REQUIRED TASK >> Reproduce the following lines word for word, with no changes.

INFORMATION SHOWN >>
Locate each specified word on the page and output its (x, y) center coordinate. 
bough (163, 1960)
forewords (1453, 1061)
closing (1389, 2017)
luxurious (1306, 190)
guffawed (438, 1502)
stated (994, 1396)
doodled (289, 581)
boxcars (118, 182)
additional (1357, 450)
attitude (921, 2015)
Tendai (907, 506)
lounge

RESPONSE BELOW >>
Locate each specified word on the page and output its (x, y) center coordinate. 
bough (163, 1960)
forewords (1453, 1061)
closing (1389, 2017)
luxurious (1306, 190)
guffawed (438, 1502)
stated (994, 1396)
doodled (289, 581)
boxcars (118, 182)
additional (1357, 450)
attitude (921, 2015)
Tendai (907, 506)
lounge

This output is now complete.